++++ Exercise input ++++

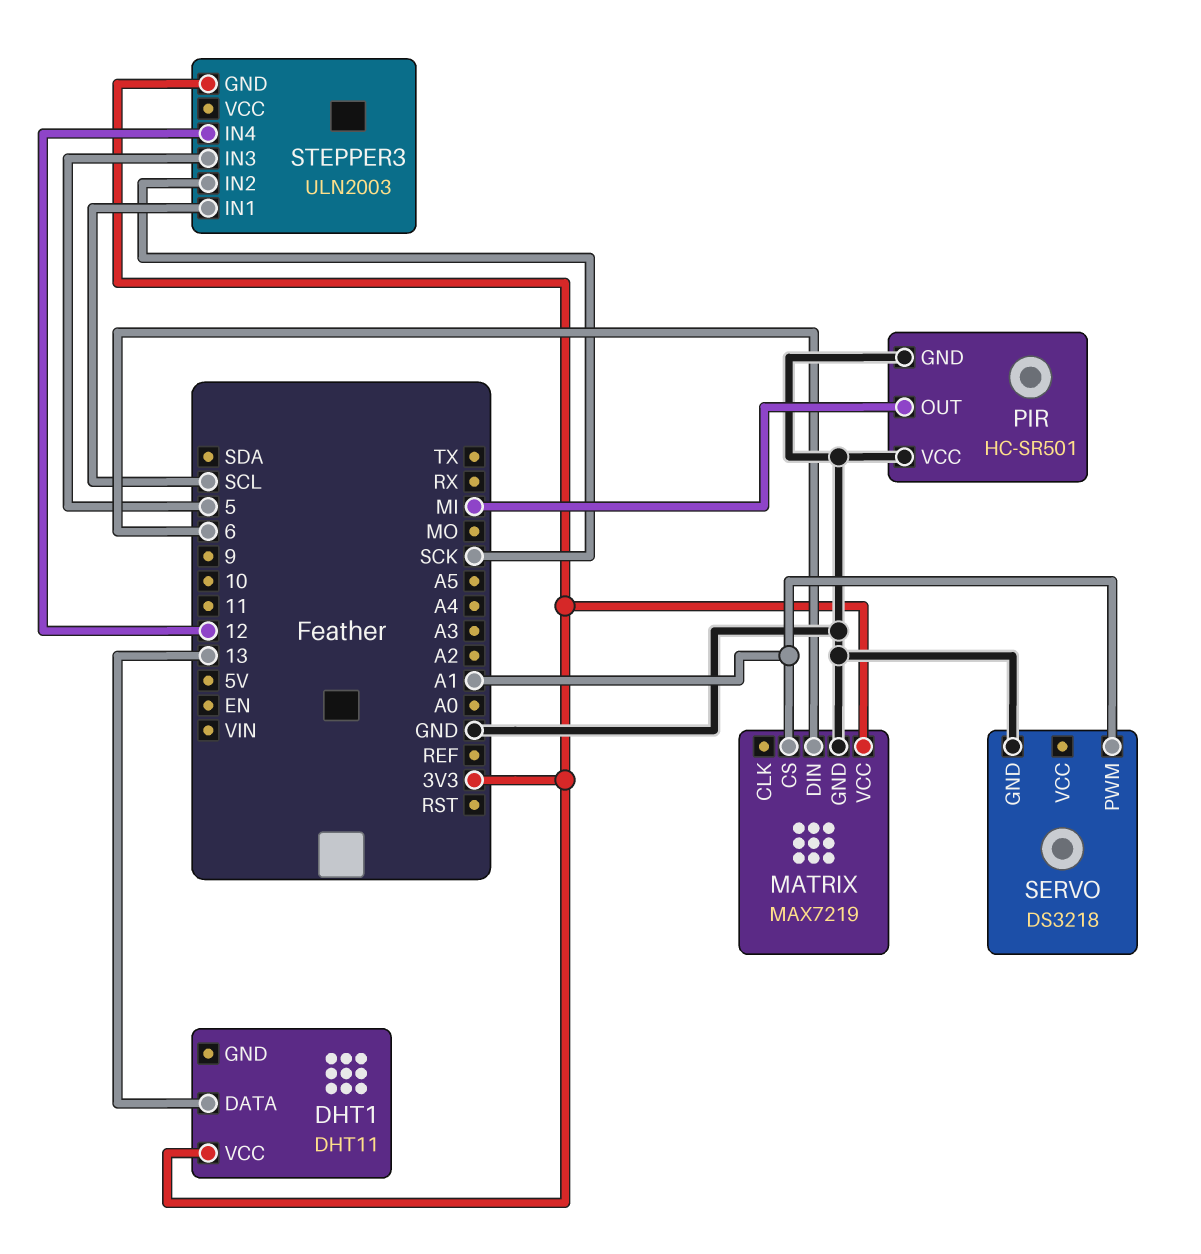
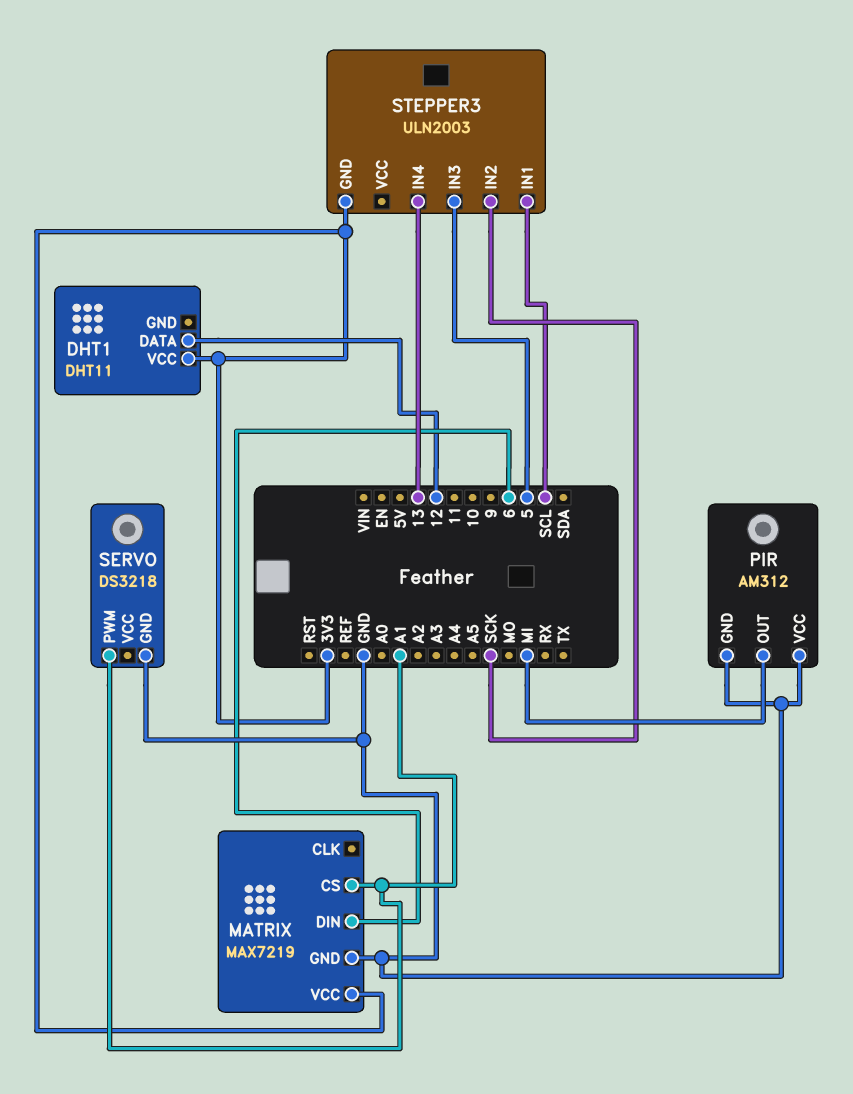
DHT1 pin DATA: 13 -> 12
PIR: HC-SR501 -> AM312
STEPPER3 pin IN4: 12 -> 13

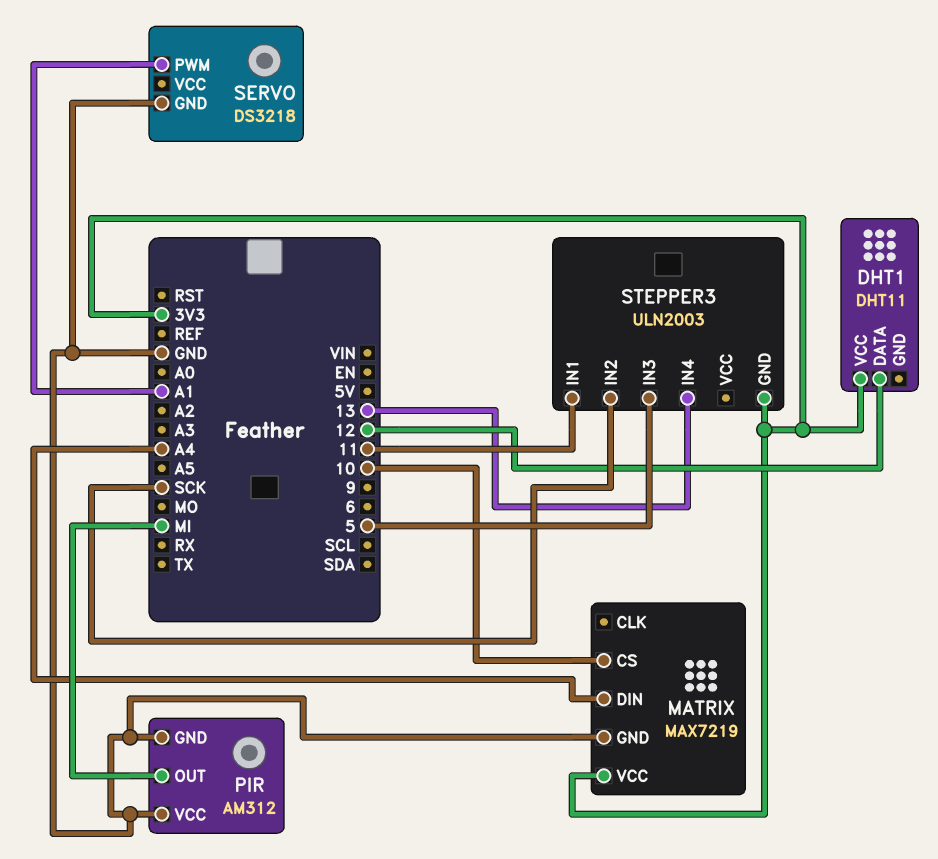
MATRIX pin CS: A1 -> 10
MATRIX pin DIN: 6 -> A4
STEPPER3 pin IN1: SCL -> 11

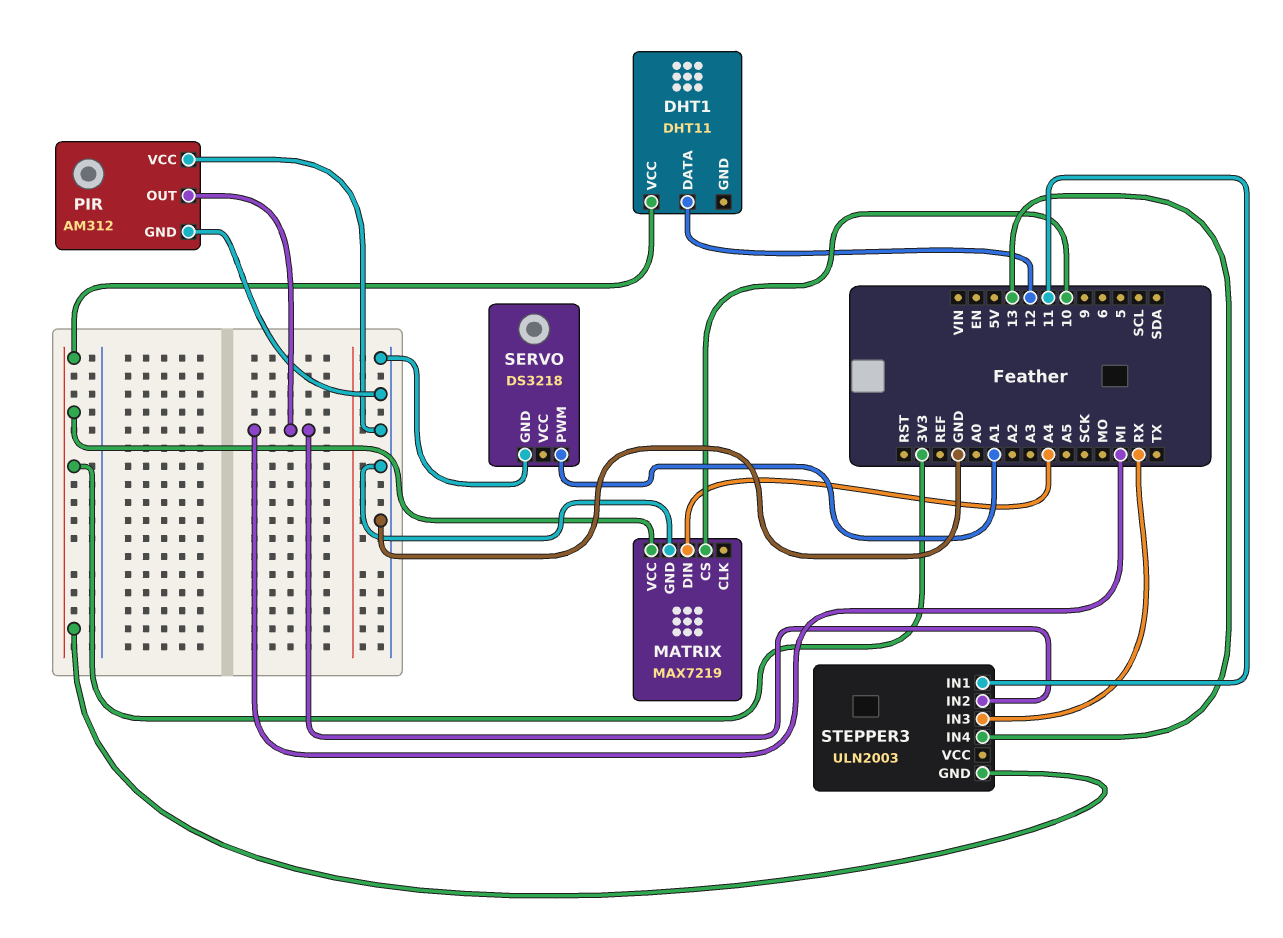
STEPPER3 pin IN2: SCK -> MI
STEPPER3 pin IN3: 5 -> RX

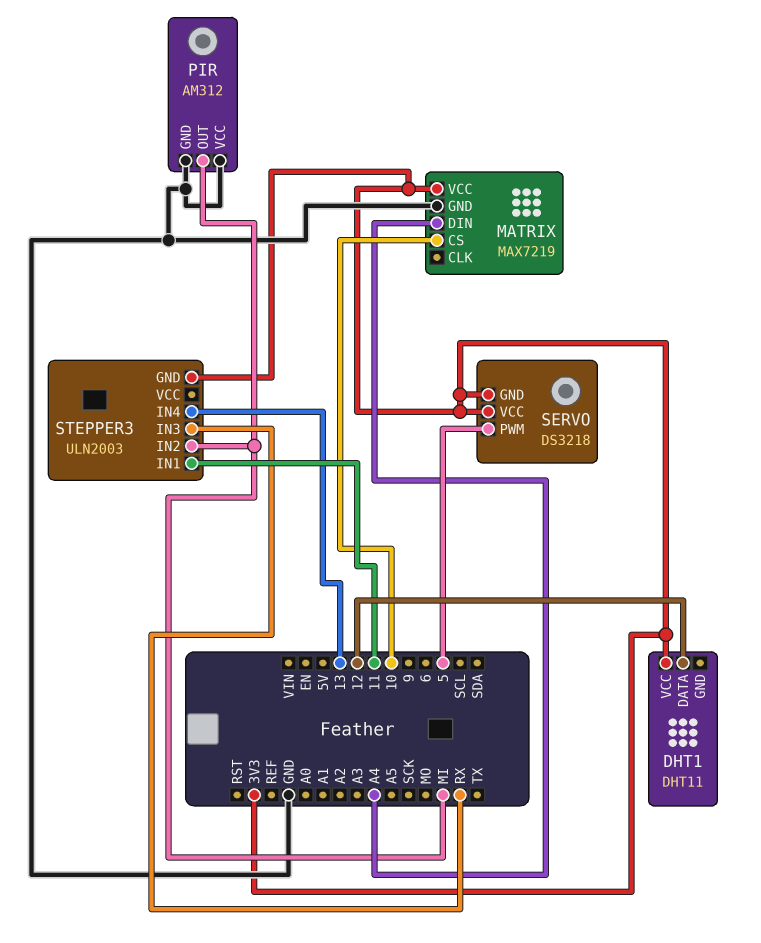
SERVO pin GND: GND -> 3V3
SERVO pin PWM: A1 -> 5
SERVO pin VCC: none -> 3V3

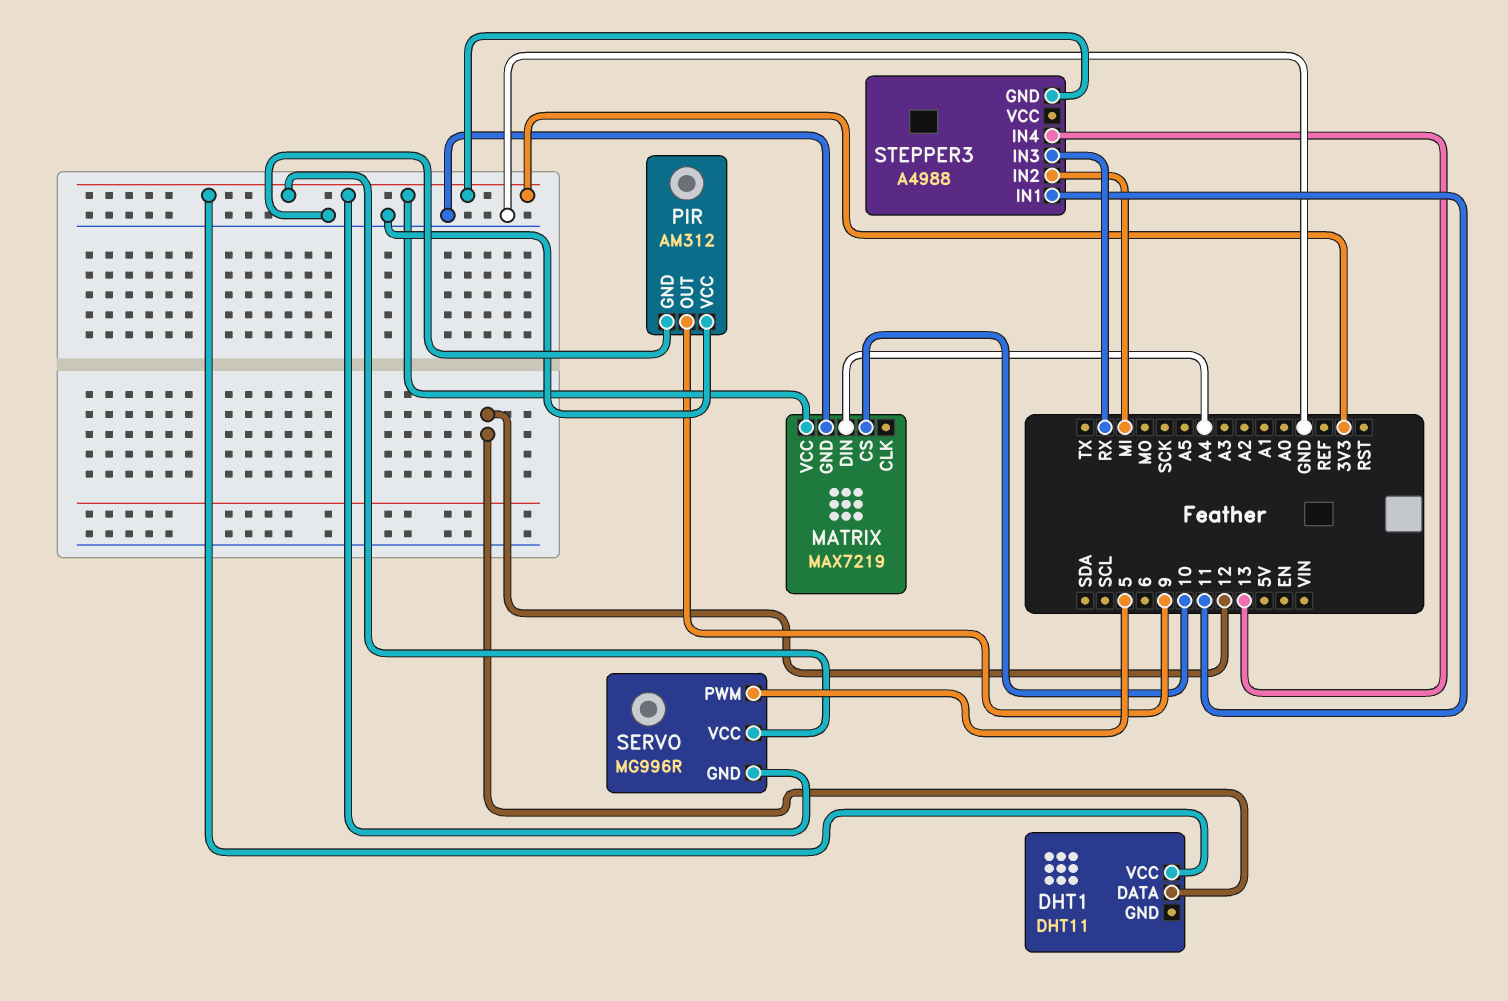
PIR pin OUT: MI -> 9
SERVO: DS3218 -> MG996R
STEPPER3: ULN2003 -> A4988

++++

*Brief*
Write the listing above out again exactly, but not the images it holds.

*Written solution*
DHT1 pin DATA: 13 -> 12
PIR: HC-SR501 -> AM312
STEPPER3 pin IN4: 12 -> 13

MATRIX pin CS: A1 -> 10
MATRIX pin DIN: 6 -> A4
STEPPER3 pin IN1: SCL -> 11

STEPPER3 pin IN2: SCK -> MI
STEPPER3 pin IN3: 5 -> RX

SERVO pin GND: GND -> 3V3
SERVO pin PWM: A1 -> 5
SERVO pin VCC: none -> 3V3

PIR pin OUT: MI -> 9
SERVO: DS3218 -> MG996R
STEPPER3: ULN2003 -> A4988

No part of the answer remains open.